##### INFORMATION SHOWN #####
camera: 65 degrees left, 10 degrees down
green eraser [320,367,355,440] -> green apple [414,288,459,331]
#####
##### INFORMATION SHOWN #####
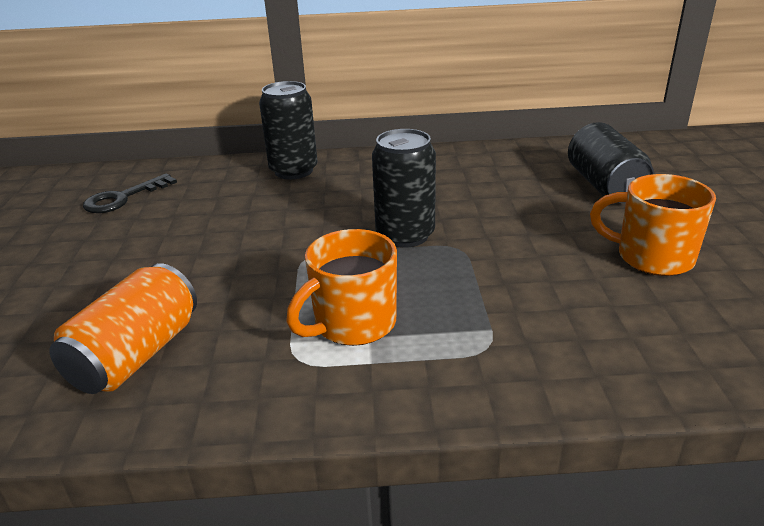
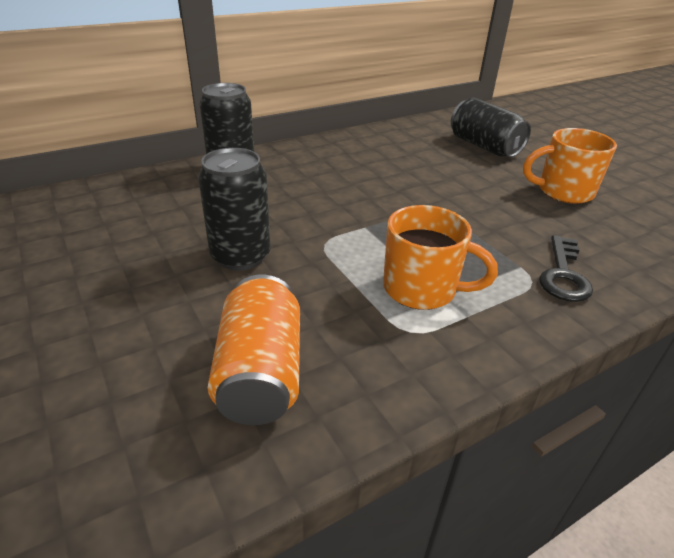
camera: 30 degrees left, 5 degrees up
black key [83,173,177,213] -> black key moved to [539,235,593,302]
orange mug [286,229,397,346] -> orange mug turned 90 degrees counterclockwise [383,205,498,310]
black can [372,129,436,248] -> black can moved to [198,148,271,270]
#####
HOW TO COMPLETE THIS TASK: Would you please repeat exactly the lines above, starting at the line with "camera: 65 degrees left, 10 degrees down" and stopping at the line with "green eraser [320,367,355,440]", both included?

FINISHED TASK:
camera: 65 degrees left, 10 degrees down
green eraser [320,367,355,440] -> green apple [414,288,459,331]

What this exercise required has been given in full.